» **EXERCISE AIM**: The entries below contain a stretch that opens with the line containing "BT3 pin RXD: GP4 -> GP17" and closes with the line containing "GAS pin AO: GP11 -> GP26"; set down that stretch exactly, both ends included, and nothing else.

____ ENTRIES SUPPLIED

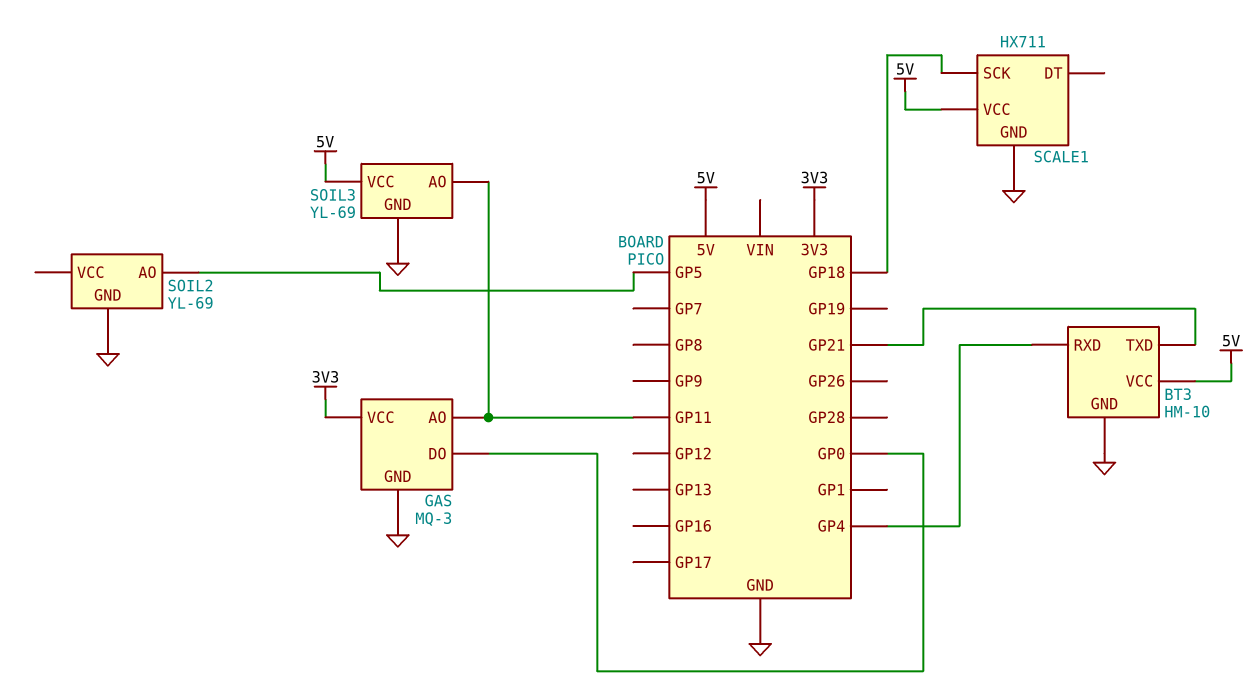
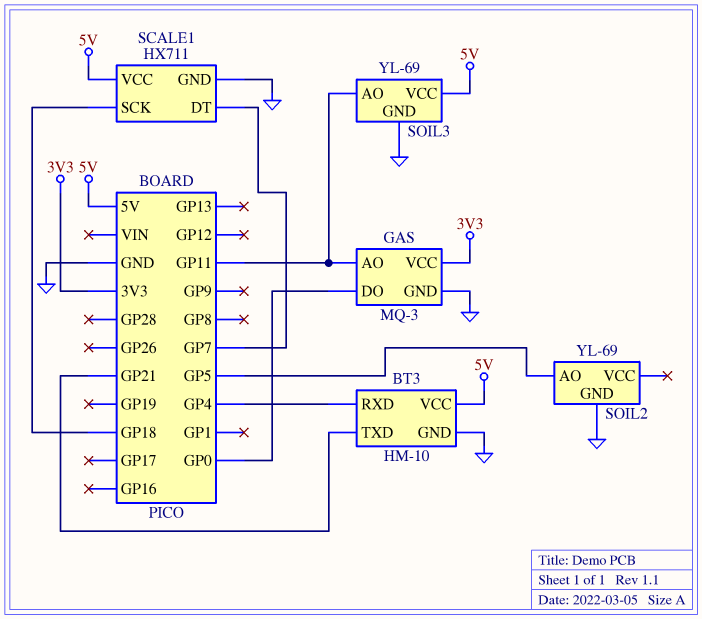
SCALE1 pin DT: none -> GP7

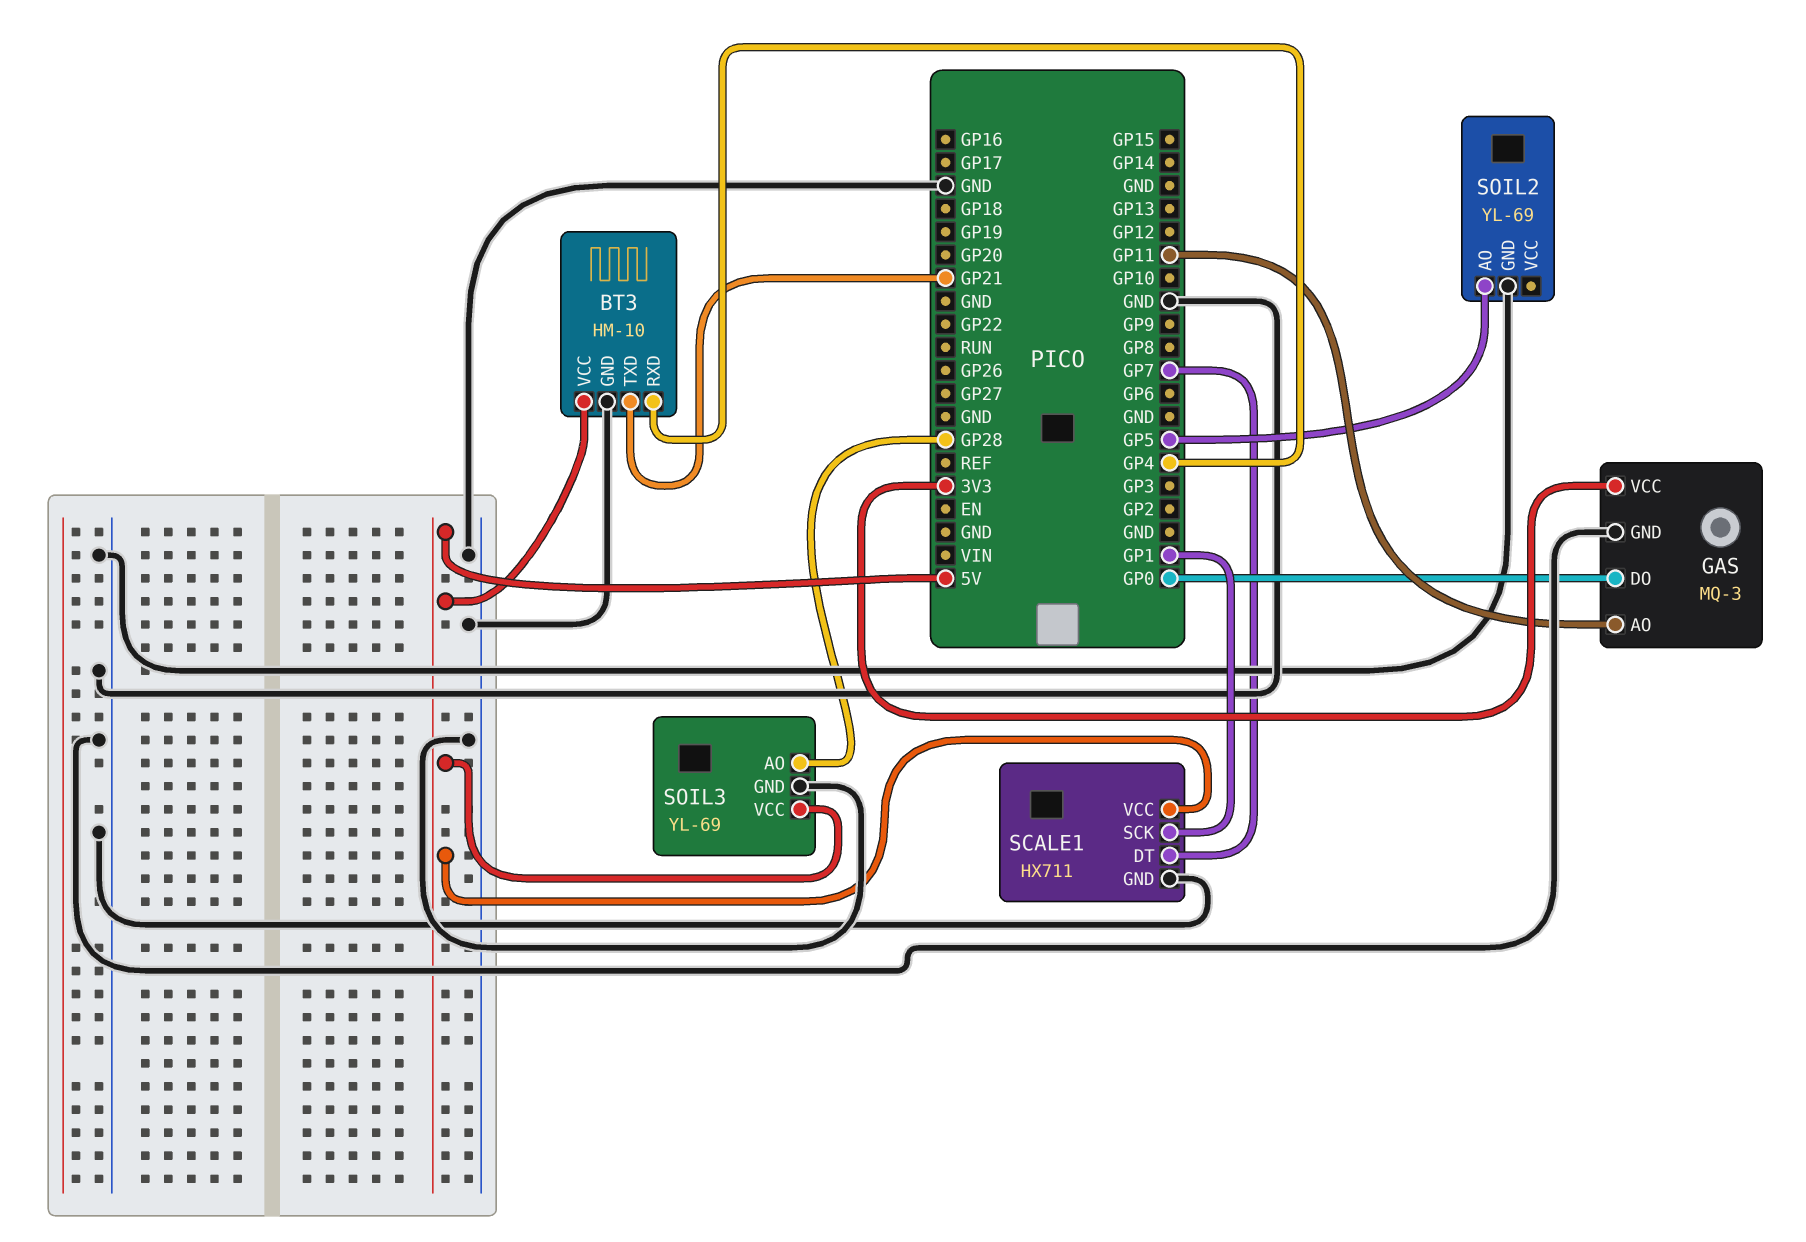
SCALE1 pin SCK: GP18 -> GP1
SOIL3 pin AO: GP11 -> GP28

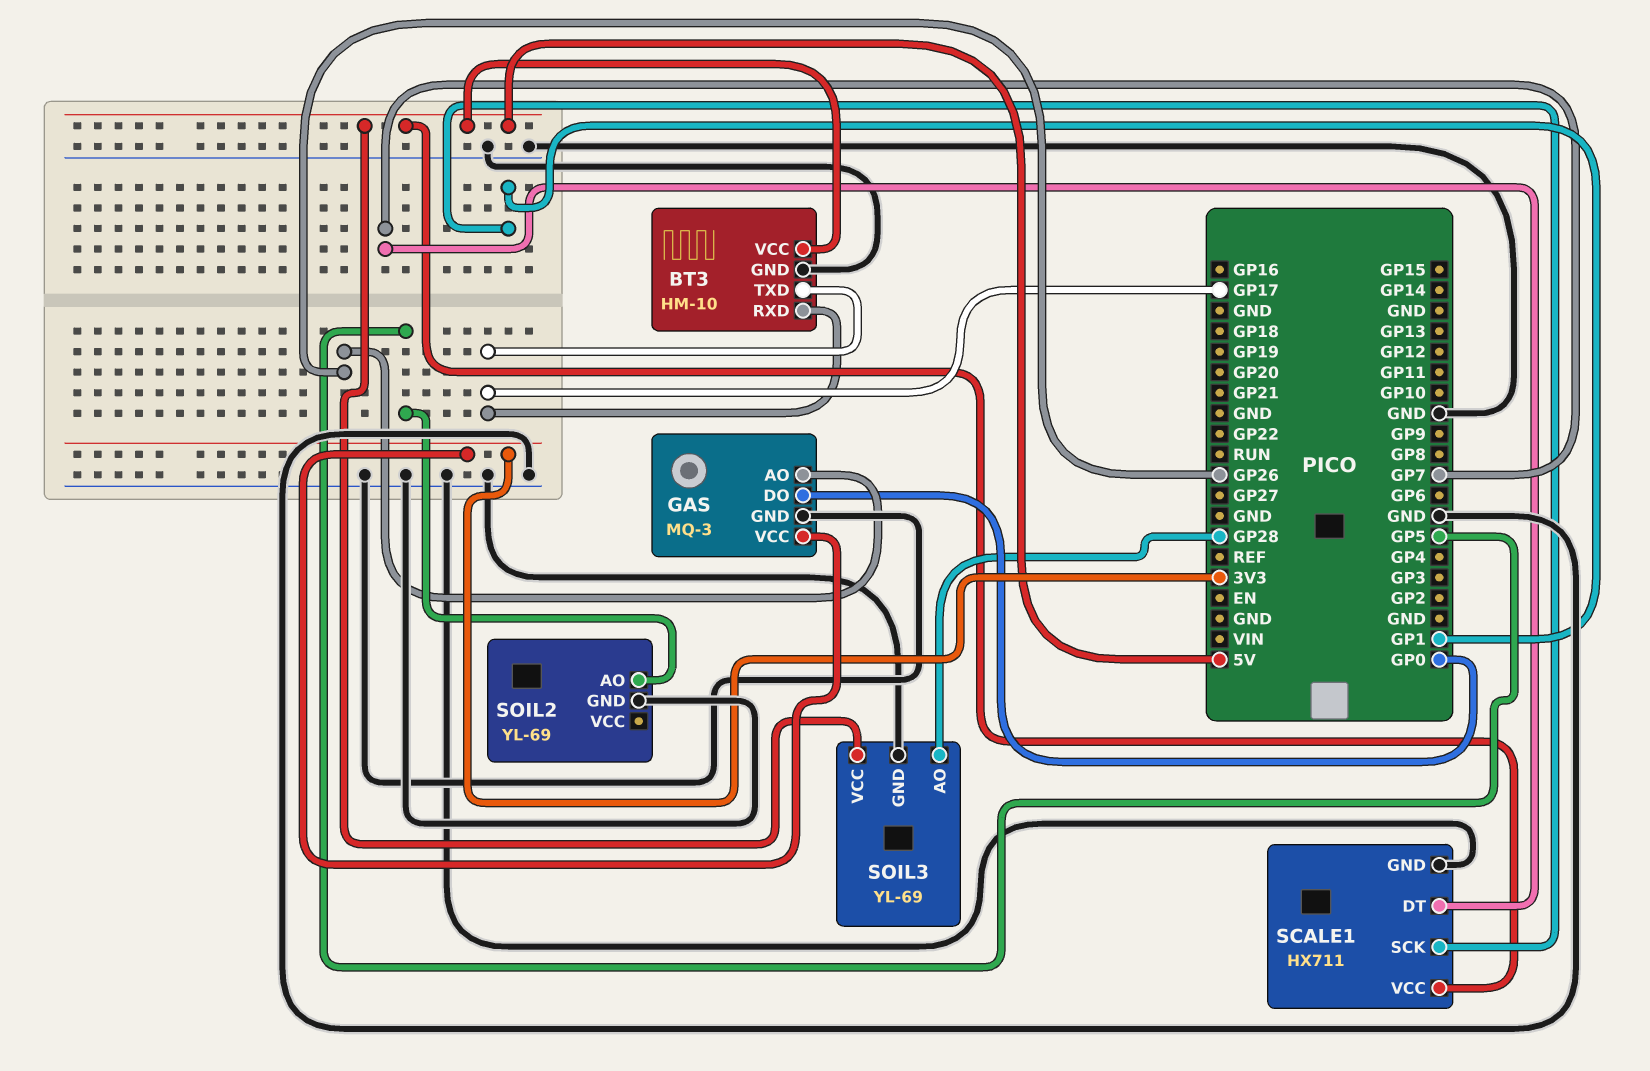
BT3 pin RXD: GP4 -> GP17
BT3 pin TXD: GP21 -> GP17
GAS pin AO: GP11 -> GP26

________
____ ENTRIES SUPPLIED

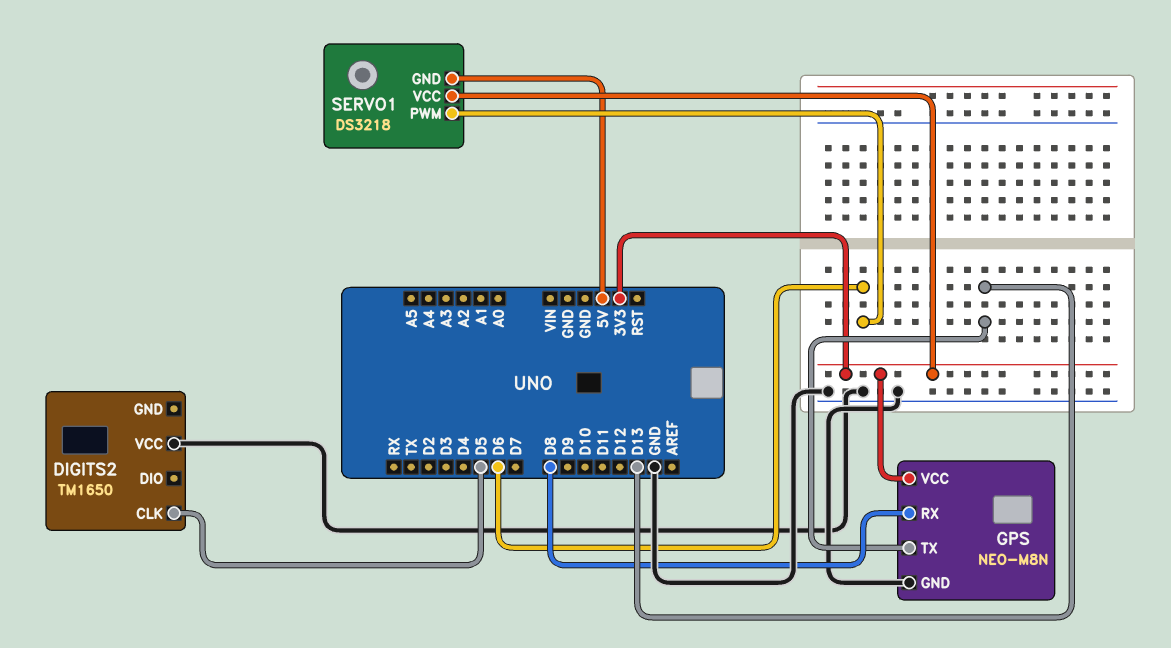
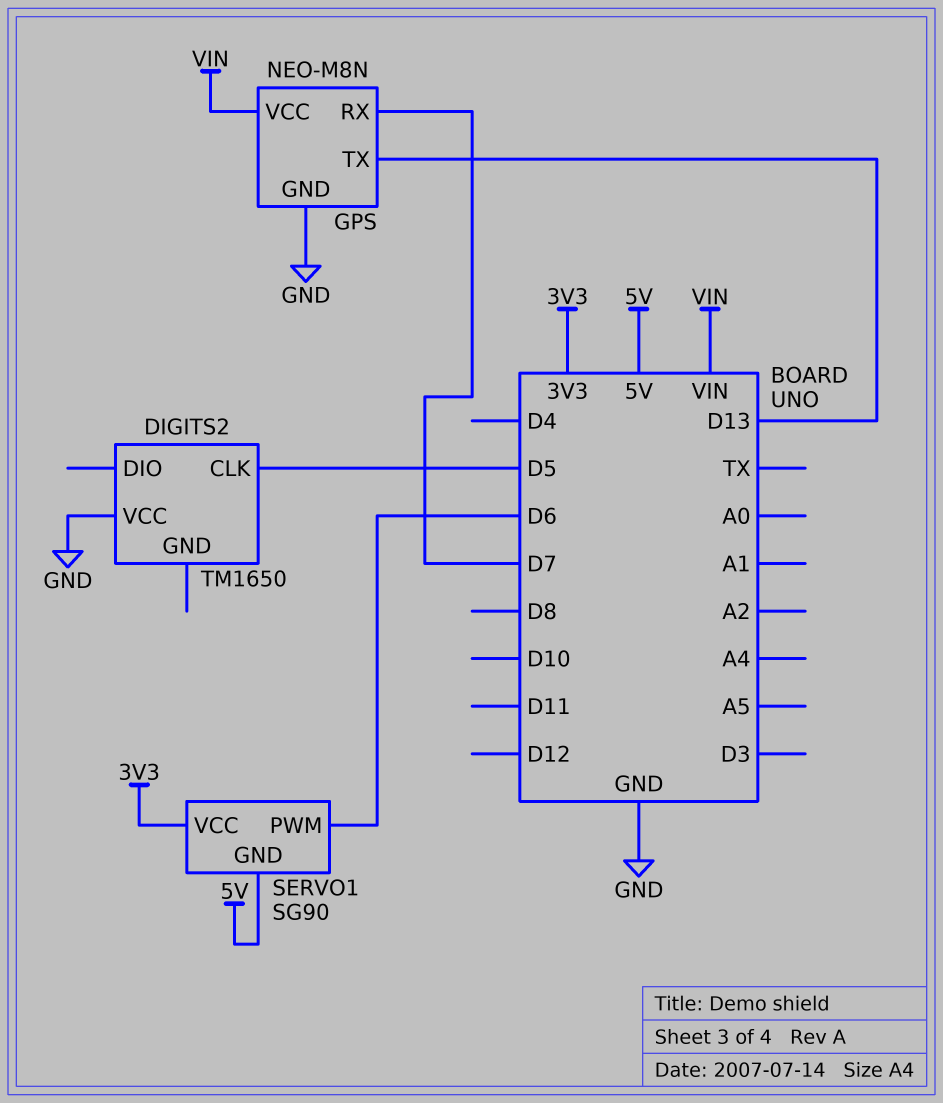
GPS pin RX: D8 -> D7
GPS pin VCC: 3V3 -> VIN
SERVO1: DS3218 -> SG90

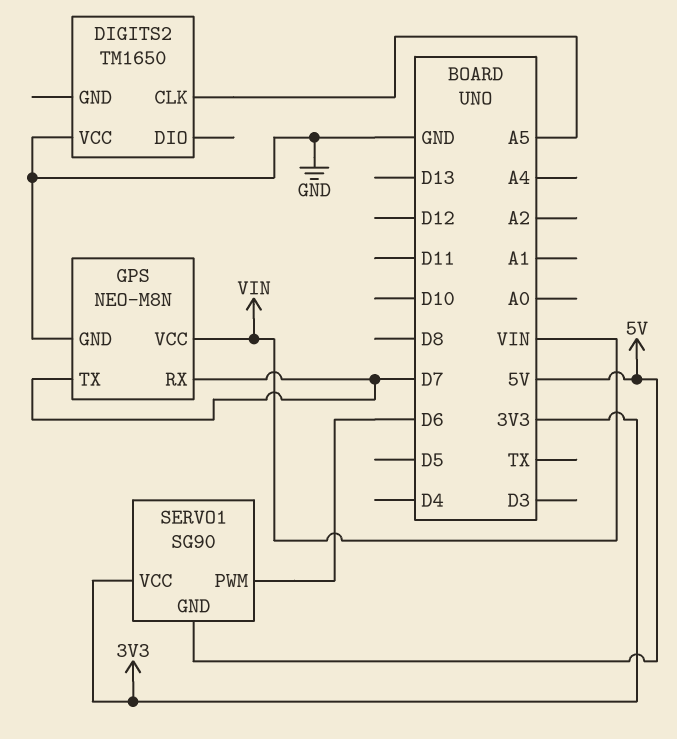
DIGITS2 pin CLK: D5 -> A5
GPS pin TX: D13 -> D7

________

» **WRITTEN SOLUTION**:
BT3 pin RXD: GP4 -> GP17
BT3 pin TXD: GP21 -> GP17
GAS pin AO: GP11 -> GP26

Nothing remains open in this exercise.